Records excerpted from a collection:
----

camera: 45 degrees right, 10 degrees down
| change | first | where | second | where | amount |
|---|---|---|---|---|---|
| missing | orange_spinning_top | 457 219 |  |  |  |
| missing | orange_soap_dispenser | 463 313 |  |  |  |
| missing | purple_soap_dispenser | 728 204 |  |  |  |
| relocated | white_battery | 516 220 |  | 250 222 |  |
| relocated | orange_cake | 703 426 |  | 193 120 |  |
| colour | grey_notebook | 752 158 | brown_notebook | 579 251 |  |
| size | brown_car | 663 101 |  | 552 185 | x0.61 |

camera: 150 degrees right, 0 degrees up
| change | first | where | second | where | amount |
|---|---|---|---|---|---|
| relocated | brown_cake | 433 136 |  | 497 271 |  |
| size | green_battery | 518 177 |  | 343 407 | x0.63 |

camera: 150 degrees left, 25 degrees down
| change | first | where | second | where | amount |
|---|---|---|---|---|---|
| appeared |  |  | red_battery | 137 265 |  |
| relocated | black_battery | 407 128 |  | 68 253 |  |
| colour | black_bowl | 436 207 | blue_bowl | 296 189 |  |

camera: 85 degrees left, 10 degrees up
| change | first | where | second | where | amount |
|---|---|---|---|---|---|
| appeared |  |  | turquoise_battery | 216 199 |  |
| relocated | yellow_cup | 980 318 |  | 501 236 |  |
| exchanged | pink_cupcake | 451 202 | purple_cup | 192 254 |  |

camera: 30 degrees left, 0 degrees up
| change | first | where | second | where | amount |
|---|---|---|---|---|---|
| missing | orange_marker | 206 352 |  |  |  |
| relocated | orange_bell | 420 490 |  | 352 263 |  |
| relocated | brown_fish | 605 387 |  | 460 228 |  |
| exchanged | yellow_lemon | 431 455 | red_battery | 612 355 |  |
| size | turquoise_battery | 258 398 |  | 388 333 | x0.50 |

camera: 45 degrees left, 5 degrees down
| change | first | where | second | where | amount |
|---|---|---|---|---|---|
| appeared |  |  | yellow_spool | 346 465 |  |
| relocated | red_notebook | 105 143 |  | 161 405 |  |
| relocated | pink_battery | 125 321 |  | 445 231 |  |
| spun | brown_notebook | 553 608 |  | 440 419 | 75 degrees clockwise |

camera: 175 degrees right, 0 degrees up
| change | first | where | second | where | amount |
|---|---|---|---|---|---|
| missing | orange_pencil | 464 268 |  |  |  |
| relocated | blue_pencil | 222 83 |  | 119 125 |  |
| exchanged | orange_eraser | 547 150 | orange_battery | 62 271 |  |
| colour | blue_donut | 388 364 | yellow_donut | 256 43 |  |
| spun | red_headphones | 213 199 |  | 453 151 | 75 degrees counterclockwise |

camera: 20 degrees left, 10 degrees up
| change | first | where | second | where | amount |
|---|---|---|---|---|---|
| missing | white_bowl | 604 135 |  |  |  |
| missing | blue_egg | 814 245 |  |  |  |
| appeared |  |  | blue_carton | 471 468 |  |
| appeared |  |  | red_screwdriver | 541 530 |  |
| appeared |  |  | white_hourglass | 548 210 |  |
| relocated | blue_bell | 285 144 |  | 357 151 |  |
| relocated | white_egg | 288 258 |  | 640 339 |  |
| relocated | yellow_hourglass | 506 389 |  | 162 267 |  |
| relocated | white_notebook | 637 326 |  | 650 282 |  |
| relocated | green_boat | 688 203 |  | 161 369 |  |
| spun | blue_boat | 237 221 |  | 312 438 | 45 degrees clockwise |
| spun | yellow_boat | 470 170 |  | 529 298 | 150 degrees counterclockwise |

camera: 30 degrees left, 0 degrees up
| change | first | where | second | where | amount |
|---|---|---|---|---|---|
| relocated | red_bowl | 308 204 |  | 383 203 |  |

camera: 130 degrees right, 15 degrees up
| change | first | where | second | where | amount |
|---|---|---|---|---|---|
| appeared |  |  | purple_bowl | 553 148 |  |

----

What is being asked —
Each record, from first to last, should be returned verbatim.

Solution for this task —
camera: 45 degrees right, 10 degrees down
| change | first | where | second | where | amount |
|---|---|---|---|---|---|
| missing | orange_spinning_top | 457 219 |  |  |  |
| missing | orange_soap_dispenser | 463 313 |  |  |  |
| missing | purple_soap_dispenser | 728 204 |  |  |  |
| relocated | white_battery | 516 220 |  | 250 222 |  |
| relocated | orange_cake | 703 426 |  | 193 120 |  |
| colour | grey_notebook | 752 158 | brown_notebook | 579 251 |  |
| size | brown_car | 663 101 |  | 552 185 | x0.61 |

camera: 150 degrees right, 0 degrees up
| change | first | where | second | where | amount |
|---|---|---|---|---|---|
| relocated | brown_cake | 433 136 |  | 497 271 |  |
| size | green_battery | 518 177 |  | 343 407 | x0.63 |

camera: 150 degrees left, 25 degrees down
| change | first | where | second | where | amount |
|---|---|---|---|---|---|
| appeared |  |  | red_battery | 137 265 |  |
| relocated | black_battery | 407 128 |  | 68 253 |  |
| colour | black_bowl | 436 207 | blue_bowl | 296 189 |  |

camera: 85 degrees left, 10 degrees up
| change | first | where | second | where | amount |
|---|---|---|---|---|---|
| appeared |  |  | turquoise_battery | 216 199 |  |
| relocated | yellow_cup | 980 318 |  | 501 236 |  |
| exchanged | pink_cupcake | 451 202 | purple_cup | 192 254 |  |

camera: 30 degrees left, 0 degrees up
| change | first | where | second | where | amount |
|---|---|---|---|---|---|
| missing | orange_marker | 206 352 |  |  |  |
| relocated | orange_bell | 420 490 |  | 352 263 |  |
| relocated | brown_fish | 605 387 |  | 460 228 |  |
| exchanged | yellow_lemon | 431 455 | red_battery | 612 355 |  |
| size | turquoise_battery | 258 398 |  | 388 333 | x0.50 |

camera: 45 degrees left, 5 degrees down
| change | first | where | second | where | amount |
|---|---|---|---|---|---|
| appeared |  |  | yellow_spool | 346 465 |  |
| relocated | red_notebook | 105 143 |  | 161 405 |  |
| relocated | pink_battery | 125 321 |  | 445 231 |  |
| spun | brown_notebook | 553 608 |  | 440 419 | 75 degrees clockwise |

camera: 175 degrees right, 0 degrees up
| change | first | where | second | where | amount |
|---|---|---|---|---|---|
| missing | orange_pencil | 464 268 |  |  |  |
| relocated | blue_pencil | 222 83 |  | 119 125 |  |
| exchanged | orange_eraser | 547 150 | orange_battery | 62 271 |  |
| colour | blue_donut | 388 364 | yellow_donut | 256 43 |  |
| spun | red_headphones | 213 199 |  | 453 151 | 75 degrees counterclockwise |

camera: 20 degrees left, 10 degrees up
| change | first | where | second | where | amount |
|---|---|---|---|---|---|
| missing | white_bowl | 604 135 |  |  |  |
| missing | blue_egg | 814 245 |  |  |  |
| appeared |  |  | blue_carton | 471 468 |  |
| appeared |  |  | red_screwdriver | 541 530 |  |
| appeared |  |  | white_hourglass | 548 210 |  |
| relocated | blue_bell | 285 144 |  | 357 151 |  |
| relocated | white_egg | 288 258 |  | 640 339 |  |
| relocated | yellow_hourglass | 506 389 |  | 162 267 |  |
| relocated | white_notebook | 637 326 |  | 650 282 |  |
| relocated | green_boat | 688 203 |  | 161 369 |  |
| spun | blue_boat | 237 221 |  | 312 438 | 45 degrees clockwise |
| spun | yellow_boat | 470 170 |  | 529 298 | 150 degrees counterclockwise |

camera: 30 degrees left, 0 degrees up
| change | first | where | second | where | amount |
|---|---|---|---|---|---|
| relocated | red_bowl | 308 204 |  | 383 203 |  |

camera: 130 degrees right, 15 degrees up
| change | first | where | second | where | amount |
|---|---|---|---|---|---|
| appeared |  |  | purple_bowl | 553 148 |  |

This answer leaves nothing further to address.